→ **Goal of the exercise**
Every line of the material must be copied exactly, from the first to the last.

═════ Information provided

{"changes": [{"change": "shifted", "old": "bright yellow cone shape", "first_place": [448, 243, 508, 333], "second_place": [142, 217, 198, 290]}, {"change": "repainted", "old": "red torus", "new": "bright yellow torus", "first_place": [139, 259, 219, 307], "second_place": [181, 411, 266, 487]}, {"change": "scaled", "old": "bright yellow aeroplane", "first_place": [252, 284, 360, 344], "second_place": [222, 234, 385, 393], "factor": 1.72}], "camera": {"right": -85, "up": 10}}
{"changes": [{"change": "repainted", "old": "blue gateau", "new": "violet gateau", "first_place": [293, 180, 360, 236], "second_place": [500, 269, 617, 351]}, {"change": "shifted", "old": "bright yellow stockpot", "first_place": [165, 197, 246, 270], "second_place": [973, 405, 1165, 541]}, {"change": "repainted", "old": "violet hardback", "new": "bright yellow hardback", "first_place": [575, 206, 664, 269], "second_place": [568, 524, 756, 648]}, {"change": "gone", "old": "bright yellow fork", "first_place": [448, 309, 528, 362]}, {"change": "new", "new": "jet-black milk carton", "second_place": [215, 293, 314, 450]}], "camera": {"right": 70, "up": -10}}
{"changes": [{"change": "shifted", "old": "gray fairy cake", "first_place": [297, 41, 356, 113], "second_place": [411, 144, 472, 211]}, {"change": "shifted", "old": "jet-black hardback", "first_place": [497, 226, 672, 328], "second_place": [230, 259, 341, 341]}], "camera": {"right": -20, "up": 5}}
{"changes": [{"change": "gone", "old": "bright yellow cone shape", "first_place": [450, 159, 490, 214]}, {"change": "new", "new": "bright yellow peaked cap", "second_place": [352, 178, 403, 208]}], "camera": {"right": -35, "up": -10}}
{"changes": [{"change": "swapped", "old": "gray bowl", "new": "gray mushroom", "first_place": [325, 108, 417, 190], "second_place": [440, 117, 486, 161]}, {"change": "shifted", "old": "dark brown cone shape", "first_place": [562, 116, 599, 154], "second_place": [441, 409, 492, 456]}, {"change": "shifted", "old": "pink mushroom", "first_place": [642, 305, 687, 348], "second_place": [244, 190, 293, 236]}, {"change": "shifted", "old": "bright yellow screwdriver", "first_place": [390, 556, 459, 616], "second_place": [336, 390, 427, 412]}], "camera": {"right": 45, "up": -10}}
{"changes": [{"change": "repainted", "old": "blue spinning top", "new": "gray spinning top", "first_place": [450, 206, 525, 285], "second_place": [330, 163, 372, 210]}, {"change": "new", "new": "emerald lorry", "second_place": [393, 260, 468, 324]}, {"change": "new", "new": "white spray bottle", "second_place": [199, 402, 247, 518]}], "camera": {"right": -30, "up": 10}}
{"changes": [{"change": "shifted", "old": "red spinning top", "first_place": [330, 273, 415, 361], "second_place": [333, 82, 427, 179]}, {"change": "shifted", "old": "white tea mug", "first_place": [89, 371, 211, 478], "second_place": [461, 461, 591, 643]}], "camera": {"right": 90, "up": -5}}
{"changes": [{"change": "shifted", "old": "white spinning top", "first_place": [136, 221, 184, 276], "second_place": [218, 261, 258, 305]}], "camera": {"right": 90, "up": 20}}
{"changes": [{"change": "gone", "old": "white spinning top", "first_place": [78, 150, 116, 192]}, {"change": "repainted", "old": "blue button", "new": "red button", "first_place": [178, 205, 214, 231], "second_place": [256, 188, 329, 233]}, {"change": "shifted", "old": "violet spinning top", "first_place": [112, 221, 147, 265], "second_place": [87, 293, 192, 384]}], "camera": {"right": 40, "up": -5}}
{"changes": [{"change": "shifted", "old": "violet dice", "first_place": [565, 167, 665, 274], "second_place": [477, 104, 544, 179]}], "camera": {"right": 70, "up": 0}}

══════════

→ **Response**
{"changes": [{"change": "shifted", "old": "bright yellow cone shape", "first_place": [448, 243, 508, 333], "second_place": [142, 217, 198, 290]}, {"change": "repainted", "old": "red torus", "new": "bright yellow torus", "first_place": [139, 259, 219, 307], "second_place": [181, 411, 266, 487]}, {"change": "scaled", "old": "bright yellow aeroplane", "first_place": [252, 284, 360, 344], "second_place": [222, 234, 385, 393], "factor": 1.72}], "camera": {"right": -85, "up": 10}}
{"changes": [{"change": "repainted", "old": "blue gateau", "new": "violet gateau", "first_place": [293, 180, 360, 236], "second_place": [500, 269, 617, 351]}, {"change": "shifted", "old": "bright yellow stockpot", "first_place": [165, 197, 246, 270], "second_place": [973, 405, 1165, 541]}, {"change": "repainted", "old": "violet hardback", "new": "bright yellow hardback", "first_place": [575, 206, 664, 269], "second_place": [568, 524, 756, 648]}, {"change": "gone", "old": "bright yellow fork", "first_place": [448, 309, 528, 362]}, {"change": "new", "new": "jet-black milk carton", "second_place": [215, 293, 314, 450]}], "camera": {"right": 70, "up": -10}}
{"changes": [{"change": "shifted", "old": "gray fairy cake", "first_place": [297, 41, 356, 113], "second_place": [411, 144, 472, 211]}, {"change": "shifted", "old": "jet-black hardback", "first_place": [497, 226, 672, 328], "second_place": [230, 259, 341, 341]}], "camera": {"right": -20, "up": 5}}
{"changes": [{"change": "gone", "old": "bright yellow cone shape", "first_place": [450, 159, 490, 214]}, {"change": "new", "new": "bright yellow peaked cap", "second_place": [352, 178, 403, 208]}], "camera": {"right": -35, "up": -10}}
{"changes": [{"change": "swapped", "old": "gray bowl", "new": "gray mushroom", "first_place": [325, 108, 417, 190], "second_place": [440, 117, 486, 161]}, {"change": "shifted", "old": "dark brown cone shape", "first_place": [562, 116, 599, 154], "second_place": [441, 409, 492, 456]}, {"change": "shifted", "old": "pink mushroom", "first_place": [642, 305, 687, 348], "second_place": [244, 190, 293, 236]}, {"change": "shifted", "old": "bright yellow screwdriver", "first_place": [390, 556, 459, 616], "second_place": [336, 390, 427, 412]}], "camera": {"right": 45, "up": -10}}
{"changes": [{"change": "repainted", "old": "blue spinning top", "new": "gray spinning top", "first_place": [450, 206, 525, 285], "second_place": [330, 163, 372, 210]}, {"change": "new", "new": "emerald lorry", "second_place": [393, 260, 468, 324]}, {"change": "new", "new": "white spray bottle", "second_place": [199, 402, 247, 518]}], "camera": {"right": -30, "up": 10}}
{"changes": [{"change": "shifted", "old": "red spinning top", "first_place": [330, 273, 415, 361], "second_place": [333, 82, 427, 179]}, {"change": "shifted", "old": "white tea mug", "first_place": [89, 371, 211, 478], "second_place": [461, 461, 591, 643]}], "camera": {"right": 90, "up": -5}}
{"changes": [{"change": "shifted", "old": "white spinning top", "first_place": [136, 221, 184, 276], "second_place": [218, 261, 258, 305]}], "camera": {"right": 90, "up": 20}}
{"changes": [{"change": "gone", "old": "white spinning top", "first_place": [78, 150, 116, 192]}, {"change": "repainted", "old": "blue button", "new": "red button", "first_place": [178, 205, 214, 231], "second_place": [256, 188, 329, 233]}, {"change": "shifted", "old": "violet spinning top", "first_place": [112, 221, 147, 265], "second_place": [87, 293, 192, 384]}], "camera": {"right": 40, "up": -5}}
{"changes": [{"change": "shifted", "old": "violet dice", "first_place": [565, 167, 665, 274], "second_place": [477, 104, 544, 179]}], "camera": {"right": 70, "up": 0}}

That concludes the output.